:: EXERCISE BRIEF ::
Find the line with "SW1: button (+12V, GND) -> button (GND, N005)" in the entries below, then reproduce it and every line after it down to and including the line with "D7: schottky (A", exactly.

:: ENTRIES PROVIDED ::
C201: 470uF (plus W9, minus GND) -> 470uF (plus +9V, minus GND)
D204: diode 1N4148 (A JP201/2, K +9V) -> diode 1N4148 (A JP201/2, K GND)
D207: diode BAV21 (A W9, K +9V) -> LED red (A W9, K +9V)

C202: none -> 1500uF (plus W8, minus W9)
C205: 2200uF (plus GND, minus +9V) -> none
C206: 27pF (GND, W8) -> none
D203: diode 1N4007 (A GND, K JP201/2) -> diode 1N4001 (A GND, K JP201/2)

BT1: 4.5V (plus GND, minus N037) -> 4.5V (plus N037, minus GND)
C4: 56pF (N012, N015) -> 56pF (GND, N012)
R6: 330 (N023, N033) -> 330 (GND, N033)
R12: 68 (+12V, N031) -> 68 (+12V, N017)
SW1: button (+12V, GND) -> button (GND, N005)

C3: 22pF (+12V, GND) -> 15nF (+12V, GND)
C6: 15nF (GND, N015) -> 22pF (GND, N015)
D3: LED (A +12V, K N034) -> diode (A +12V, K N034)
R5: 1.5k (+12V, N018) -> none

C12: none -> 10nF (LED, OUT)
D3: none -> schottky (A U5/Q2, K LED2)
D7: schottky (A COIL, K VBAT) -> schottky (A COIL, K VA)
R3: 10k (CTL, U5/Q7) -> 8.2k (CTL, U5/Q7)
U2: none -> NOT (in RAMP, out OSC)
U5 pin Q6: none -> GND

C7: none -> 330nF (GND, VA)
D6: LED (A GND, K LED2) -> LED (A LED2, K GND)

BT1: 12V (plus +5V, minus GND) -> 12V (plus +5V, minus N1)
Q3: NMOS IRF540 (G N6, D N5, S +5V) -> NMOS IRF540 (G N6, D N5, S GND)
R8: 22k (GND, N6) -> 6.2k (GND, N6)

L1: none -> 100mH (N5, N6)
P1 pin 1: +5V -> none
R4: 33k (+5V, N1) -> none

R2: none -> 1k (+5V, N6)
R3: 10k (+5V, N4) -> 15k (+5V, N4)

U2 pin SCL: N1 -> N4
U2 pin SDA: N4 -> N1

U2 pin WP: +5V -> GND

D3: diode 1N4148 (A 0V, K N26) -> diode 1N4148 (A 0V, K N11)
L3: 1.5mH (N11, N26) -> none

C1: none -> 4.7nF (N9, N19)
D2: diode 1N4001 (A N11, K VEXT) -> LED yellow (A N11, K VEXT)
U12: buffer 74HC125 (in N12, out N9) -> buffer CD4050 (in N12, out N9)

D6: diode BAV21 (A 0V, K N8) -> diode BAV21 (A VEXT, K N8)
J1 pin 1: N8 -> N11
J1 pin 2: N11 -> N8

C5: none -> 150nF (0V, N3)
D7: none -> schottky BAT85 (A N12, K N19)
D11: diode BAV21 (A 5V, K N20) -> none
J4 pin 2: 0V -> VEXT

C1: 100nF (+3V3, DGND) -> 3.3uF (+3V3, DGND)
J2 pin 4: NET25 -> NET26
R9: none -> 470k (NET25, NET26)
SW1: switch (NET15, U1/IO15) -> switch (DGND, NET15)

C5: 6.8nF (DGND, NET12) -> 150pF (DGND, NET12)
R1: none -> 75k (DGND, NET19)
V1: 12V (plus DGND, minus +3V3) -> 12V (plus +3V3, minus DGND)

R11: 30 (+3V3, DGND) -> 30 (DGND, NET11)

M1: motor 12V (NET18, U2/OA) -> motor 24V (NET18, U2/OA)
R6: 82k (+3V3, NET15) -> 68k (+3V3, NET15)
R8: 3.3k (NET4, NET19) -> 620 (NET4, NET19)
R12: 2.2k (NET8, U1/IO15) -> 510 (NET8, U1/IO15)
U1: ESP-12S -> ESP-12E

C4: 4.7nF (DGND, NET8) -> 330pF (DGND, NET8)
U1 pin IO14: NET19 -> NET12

:: ANSWER FOR THE TASK ::
SW1: button (+12V, GND) -> button (GND, N005)

C3: 22pF (+12V, GND) -> 15nF (+12V, GND)
C6: 15nF (GND, N015) -> 22pF (GND, N015)
D3: LED (A +12V, K N034) -> diode (A +12V, K N034)
R5: 1.5k (+12V, N018) -> none

C12: none -> 10nF (LED, OUT)
D3: none -> schottky (A U5/Q2, K LED2)
D7: schottky (A COIL, K VBAT) -> schottky (A COIL, K VA)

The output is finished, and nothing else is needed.